◆ **Supplied material**:
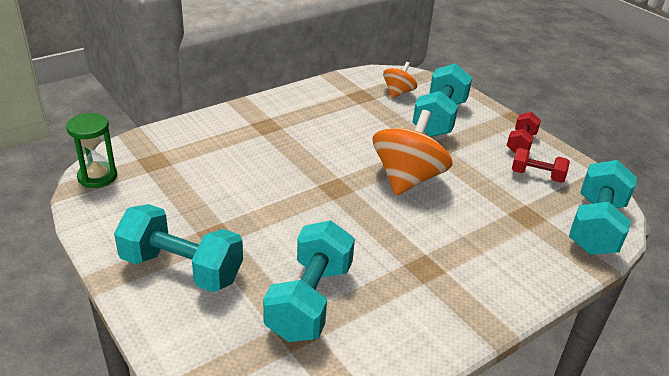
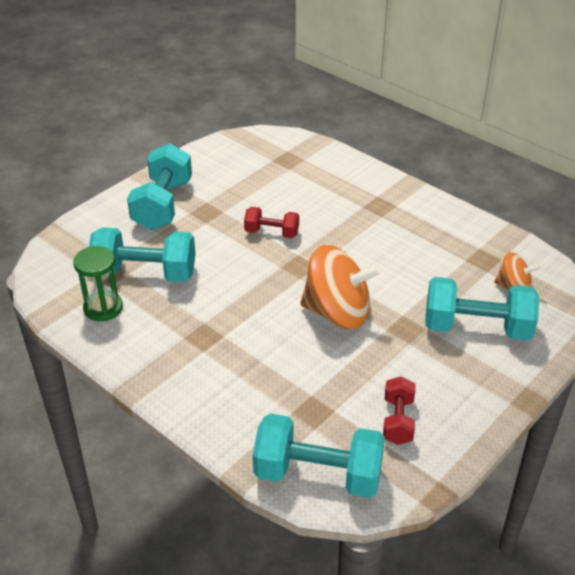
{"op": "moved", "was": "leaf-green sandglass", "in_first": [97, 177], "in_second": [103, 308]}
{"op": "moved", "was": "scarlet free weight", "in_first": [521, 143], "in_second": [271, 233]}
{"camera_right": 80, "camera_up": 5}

◆ **Exercise aim**: Make an exact reproduction of the listing above, without any pictures.

◆ **Response area**:
{"op": "moved", "was": "leaf-green sandglass", "in_first": [97, 177], "in_second": [103, 308]}
{"op": "moved", "was": "scarlet free weight", "in_first": [521, 143], "in_second": [271, 233]}
{"camera_right": 80, "camera_up": 5}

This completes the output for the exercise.